### THE DATA
+===+
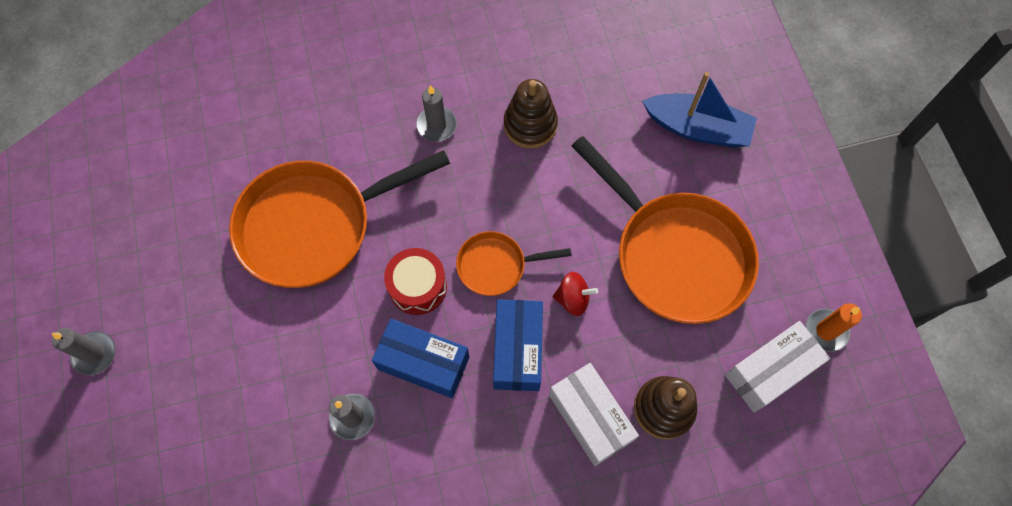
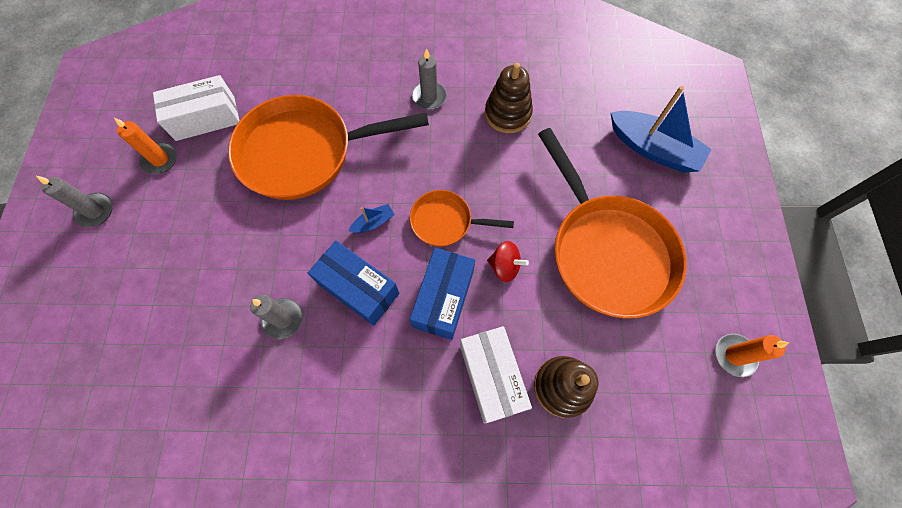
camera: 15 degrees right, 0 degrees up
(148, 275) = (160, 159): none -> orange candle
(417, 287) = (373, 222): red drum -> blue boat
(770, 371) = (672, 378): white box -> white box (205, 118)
+===+
### PROBLEM TO SOLVE
Repeat every line above exactly, but omit all images.

### THE ANSWER
camera: 15 degrees right, 0 degrees up
(148, 275) = (160, 159): none -> orange candle
(417, 287) = (373, 222): red drum -> blue boat
(770, 371) = (672, 378): white box -> white box (205, 118)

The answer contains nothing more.